◆ **Goal of the exercise**:
Count the lines below that contain the word "distance" and reply with the number alone.

==*==

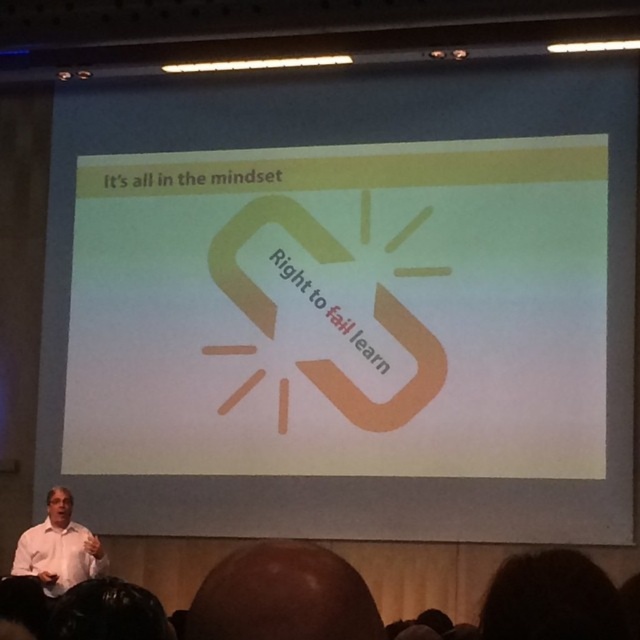
How much distance is there between white matte projection screen at center and smooth bald head at lower center?

white matte projection screen at center is 19.82 feet from smooth bald head at lower center.

From the picture: Can you confirm if white matte projection screen at center is taller than smooth bald head at lower center?

Yes.

Which is in front, point (54, 445) or point (280, 545)?

Point (280, 545) is more forward.

The image size is (640, 640). Identify the location of white matte projection screen at center. (346, 305).

Who is positioned more to the right, smooth bald head at lower center or white shirt at lower left?

smooth bald head at lower center

Which is more to the left, smooth bald head at lower center or white shirt at lower left?

white shirt at lower left

Is point (227, 634) closer to camera compared to point (102, 570)?

Yes, it is in front of point (102, 570).

In order to click on smooth bald head at lower center in this screenshot , I will do `click(282, 596)`.

Measure the distance between white matte projection screen at center and camera.

21.25 feet

Which is more to the right, white matte projection screen at center or white shirt at lower left?

From the viewer's perspective, white matte projection screen at center appears more on the right side.

Where is `white matte projection screen at center`? white matte projection screen at center is located at coordinates (346, 305).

==*==

◆ **Task solution**:
2